◆ **Record extracts**:
=== Begin Enclosure ===
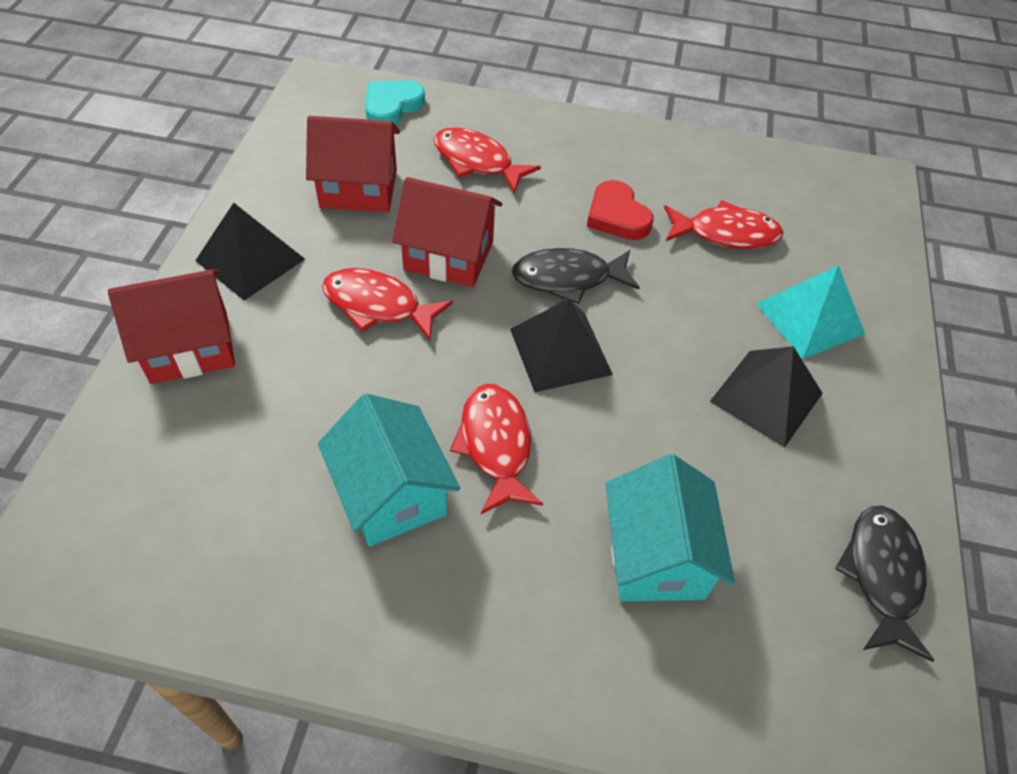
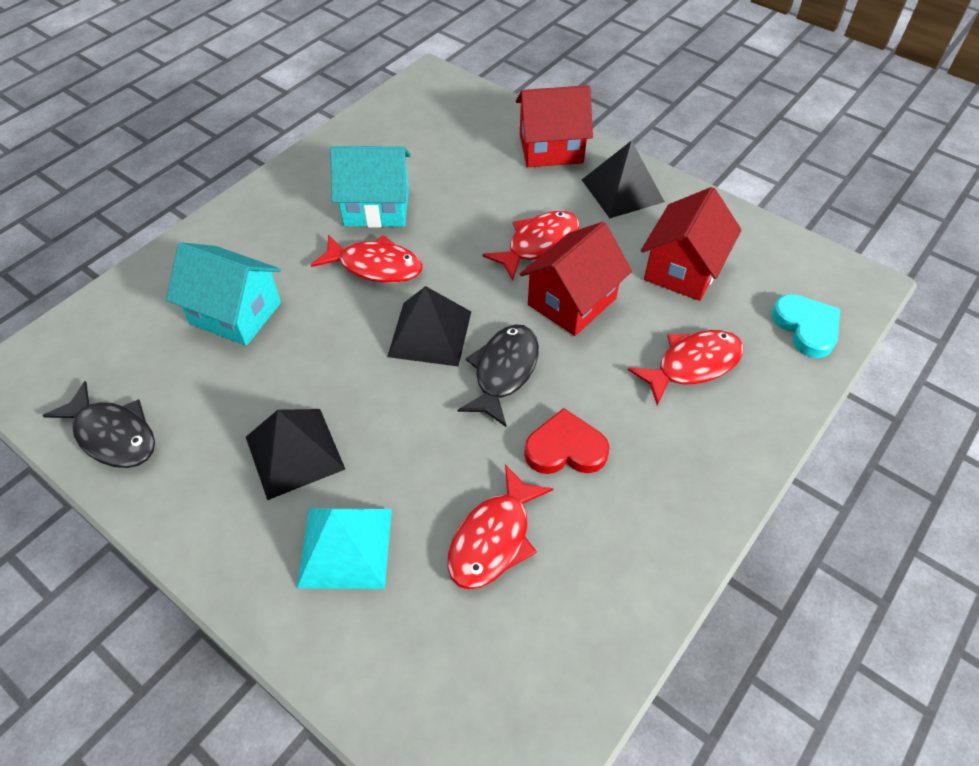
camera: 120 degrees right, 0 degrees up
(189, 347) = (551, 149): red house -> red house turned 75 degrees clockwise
=== End Enclosure ===
=== Begin Enclosure ===
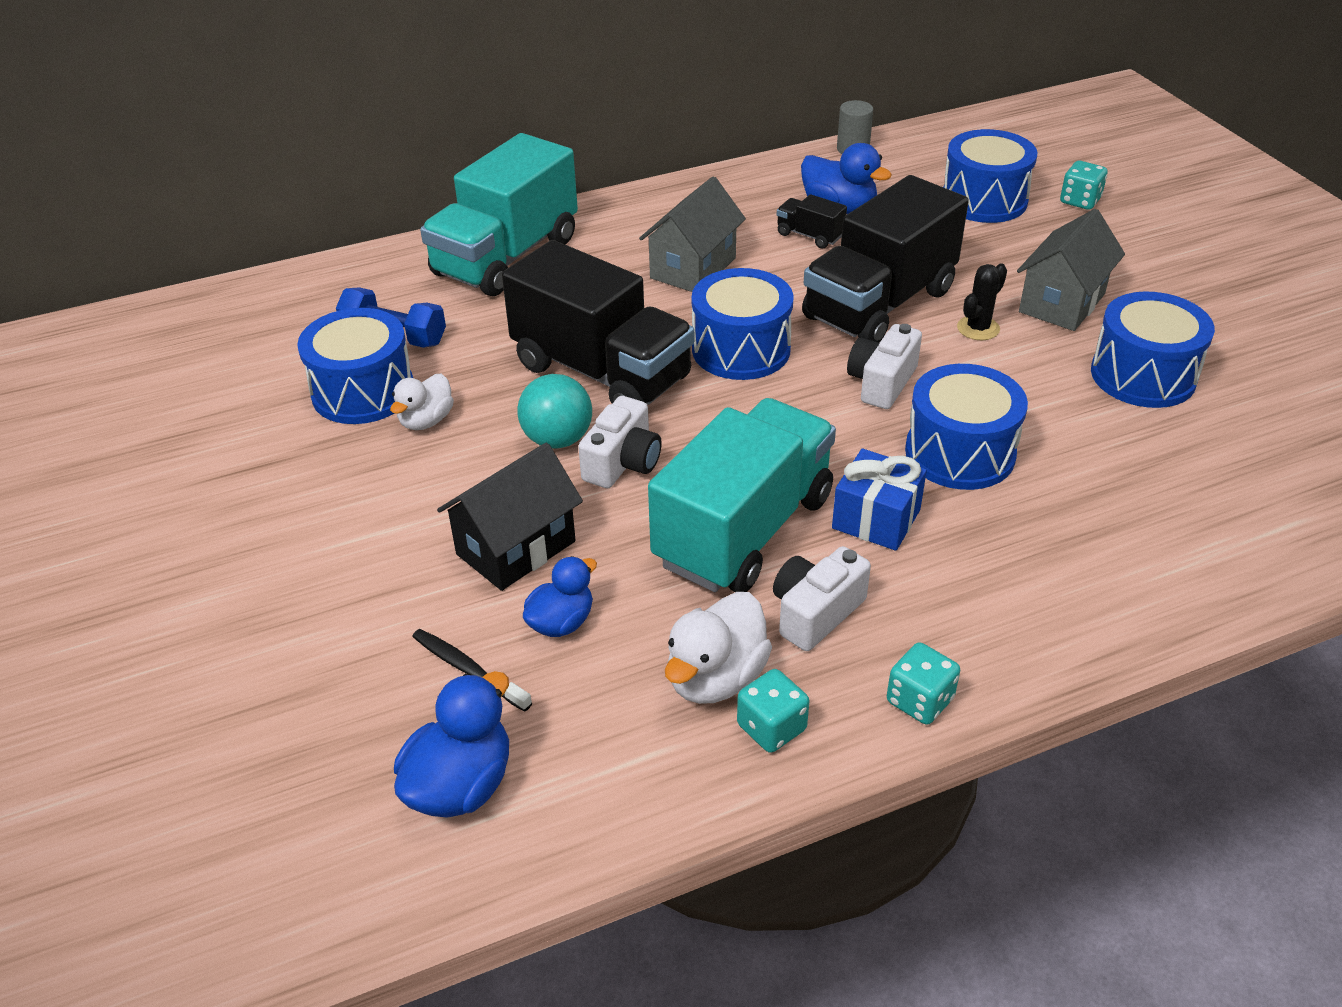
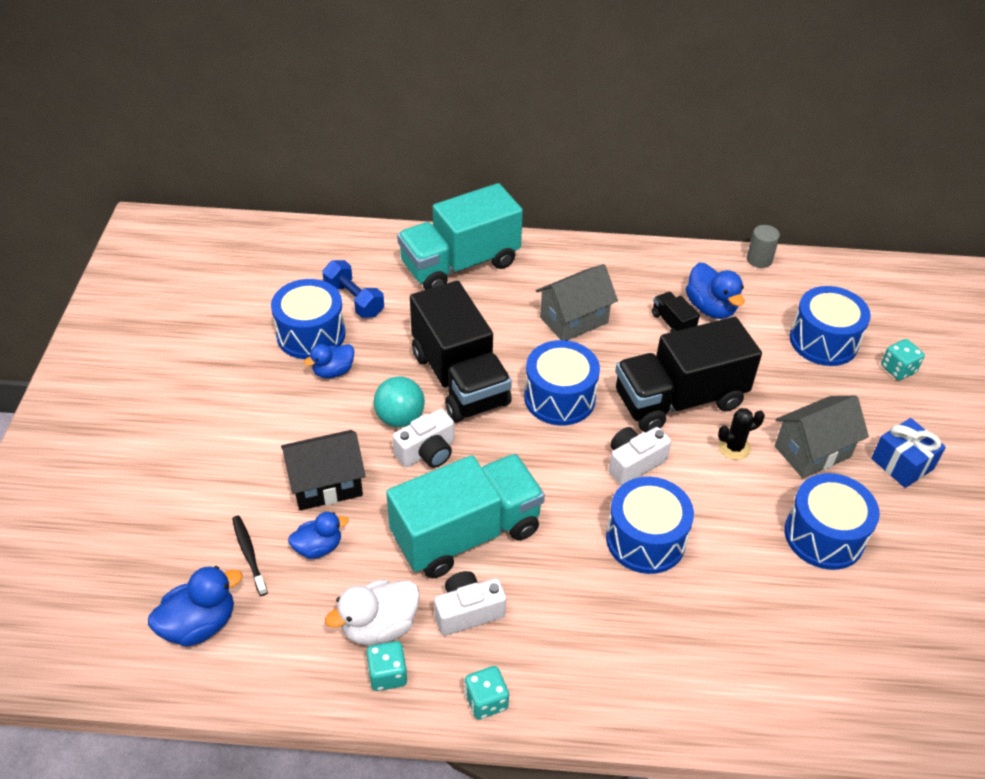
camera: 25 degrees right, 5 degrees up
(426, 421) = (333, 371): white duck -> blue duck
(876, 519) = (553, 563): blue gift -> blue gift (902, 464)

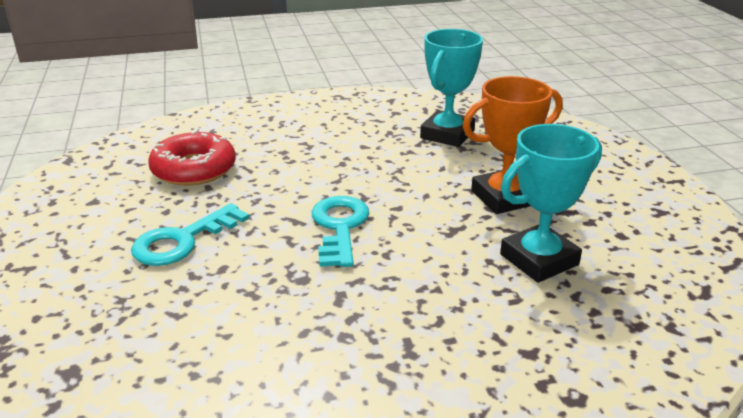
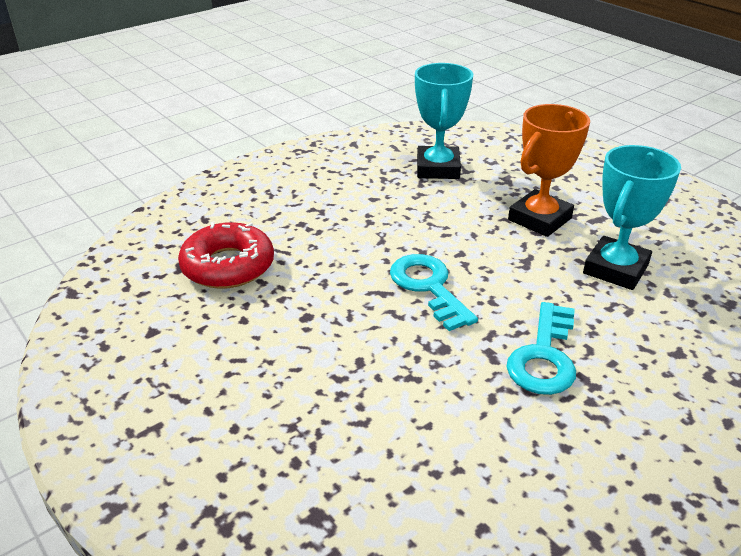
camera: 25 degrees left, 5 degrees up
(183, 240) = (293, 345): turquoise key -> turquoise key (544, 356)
=== End Enclosure ===
◆ **What is expected**: Your answer must be the exact lines from the records above, from the one containing "camera: 25 degrees right, 5 degrees up" through the one containing "(183, 240) = (293, 345): turquoise", both included, with every picture left out.

◆ **Completed task**:
camera: 25 degrees right, 5 degrees up
(426, 421) = (333, 371): white duck -> blue duck
(876, 519) = (553, 563): blue gift -> blue gift (902, 464)

camera: 25 degrees left, 5 degrees up
(183, 240) = (293, 345): turquoise key -> turquoise key (544, 356)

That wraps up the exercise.